━━ GIVEN DATA
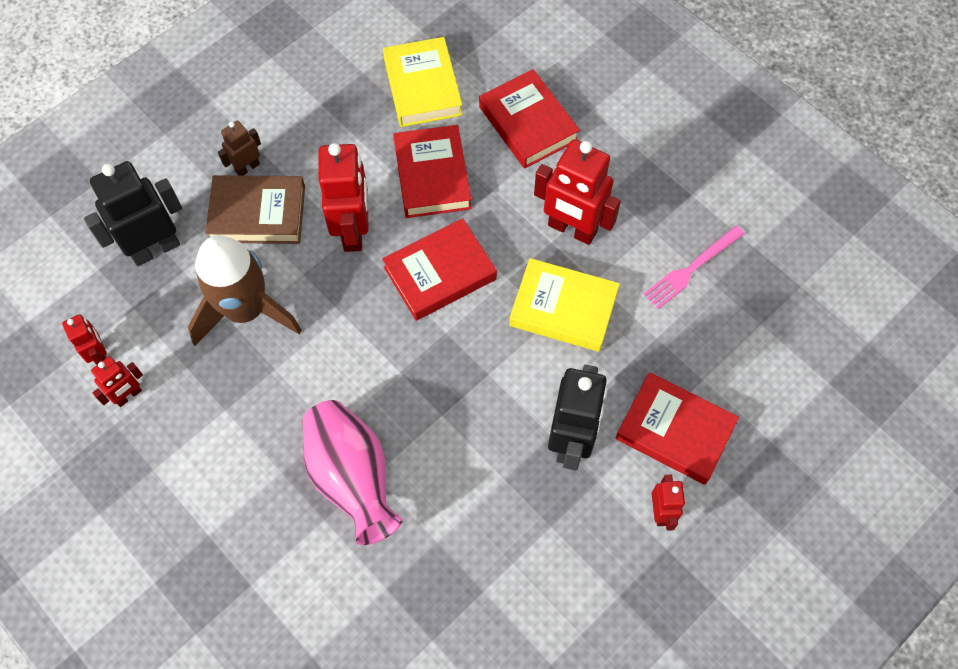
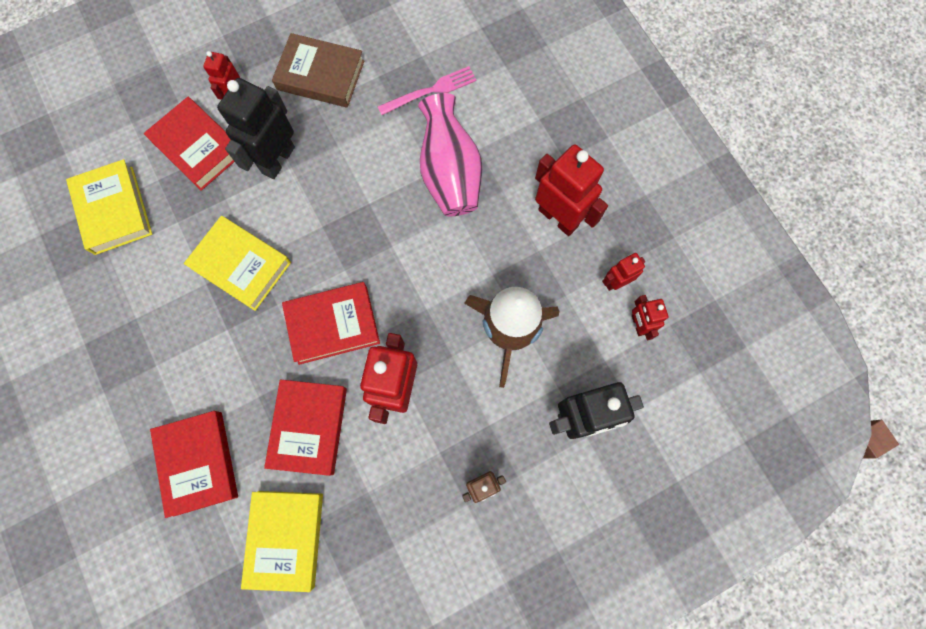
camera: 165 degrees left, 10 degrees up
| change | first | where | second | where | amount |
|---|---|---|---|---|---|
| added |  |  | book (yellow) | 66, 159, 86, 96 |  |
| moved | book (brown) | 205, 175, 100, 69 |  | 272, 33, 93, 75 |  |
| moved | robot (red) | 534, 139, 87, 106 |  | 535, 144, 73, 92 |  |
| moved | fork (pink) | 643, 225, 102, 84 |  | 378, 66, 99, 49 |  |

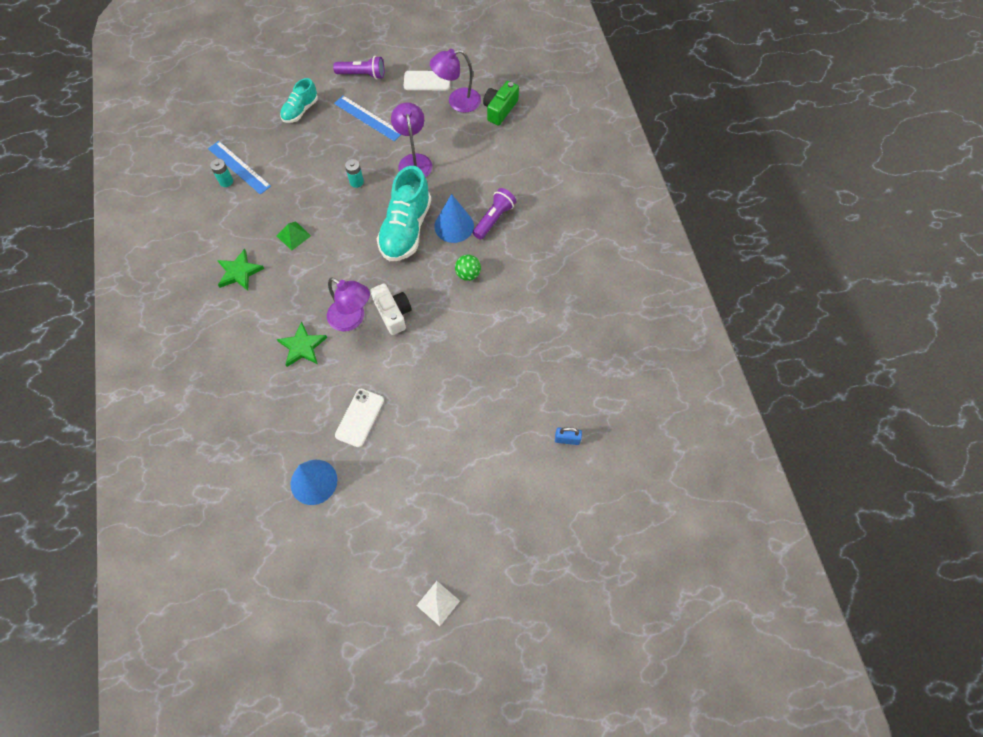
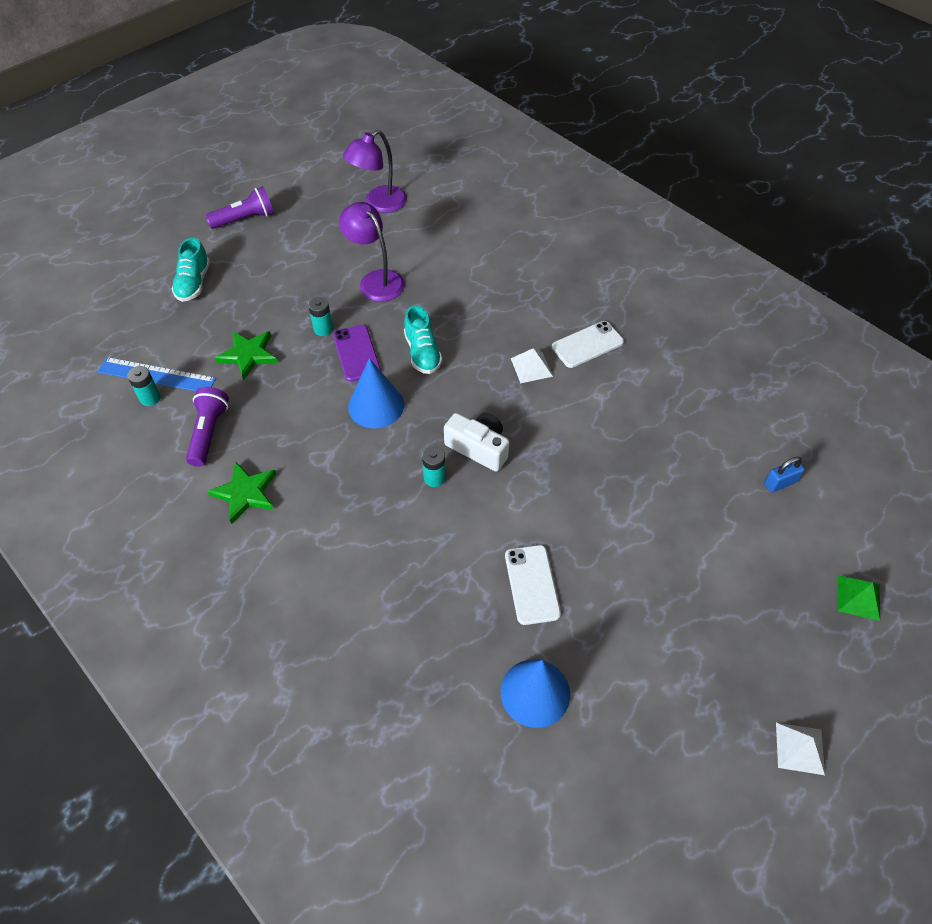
camera: 30 degrees left, 10 degrees down
| change | first | where | second | where | amount |
|---|---|---|---|---|---|
| removed | ruler (blue) | 334, 96, 67, 45 |  |  |  |
| removed | camera (green) | 483, 81, 36, 45 |  |  |  |
| added |  |  | phone (purple) | 333, 325, 48, 57 |  |
| moved | pyramid (green) | 277, 221, 34, 30 |  | 838, 575, 42, 46 |  |
| moved | star (green) | 277, 321, 50, 46 |  | 215, 331, 63, 49 |  |
| moved | phone (white) | 404, 71, 46, 19 |  | 552, 321, 72, 47 |  |
| moved | cone (blue) | 434, 194, 40, 49 |  | 348, 358, 56, 71 |  |
| moved | flashlight (purple) | 473, 188, 43, 52 |  | 186, 387, 43, 80 |  |
| replaced | lamp (purple) | 327, 277, 43, 54 | battery (turquoise) | 422, 446, 24, 41 |  |
| replaced | ball (green) | 455, 255, 26, 26 | pyramid (white) | 511, 348, 42, 35 |  |
| resized | shoe (turquoise) | 377, 166, 54, 95 |  | 404, 305, 39, 69 | x0.56 |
━━━━
:: WHAT YOU NEED TO DO ::
Please output every line of the listing as it stands, and omit its images.

:: ANSWER TO THIS TASK ::
camera: 165 degrees left, 10 degrees up
| change | first | where | second | where | amount |
|---|---|---|---|---|---|
| added |  |  | book (yellow) | 66, 159, 86, 96 |  |
| moved | book (brown) | 205, 175, 100, 69 |  | 272, 33, 93, 75 |  |
| moved | robot (red) | 534, 139, 87, 106 |  | 535, 144, 73, 92 |  |
| moved | fork (pink) | 643, 225, 102, 84 |  | 378, 66, 99, 49 |  |

camera: 30 degrees left, 10 degrees down
| change | first | where | second | where | amount |
|---|---|---|---|---|---|
| removed | ruler (blue) | 334, 96, 67, 45 |  |  |  |
| removed | camera (green) | 483, 81, 36, 45 |  |  |  |
| added |  |  | phone (purple) | 333, 325, 48, 57 |  |
| moved | pyramid (green) | 277, 221, 34, 30 |  | 838, 575, 42, 46 |  |
| moved | star (green) | 277, 321, 50, 46 |  | 215, 331, 63, 49 |  |
| moved | phone (white) | 404, 71, 46, 19 |  | 552, 321, 72, 47 |  |
| moved | cone (blue) | 434, 194, 40, 49 |  | 348, 358, 56, 71 |  |
| moved | flashlight (purple) | 473, 188, 43, 52 |  | 186, 387, 43, 80 |  |
| replaced | lamp (purple) | 327, 277, 43, 54 | battery (turquoise) | 422, 446, 24, 41 |  |
| replaced | ball (green) | 455, 255, 26, 26 | pyramid (white) | 511, 348, 42, 35 |  |
| resized | shoe (turquoise) | 377, 166, 54, 95 |  | 404, 305, 39, 69 | x0.56 |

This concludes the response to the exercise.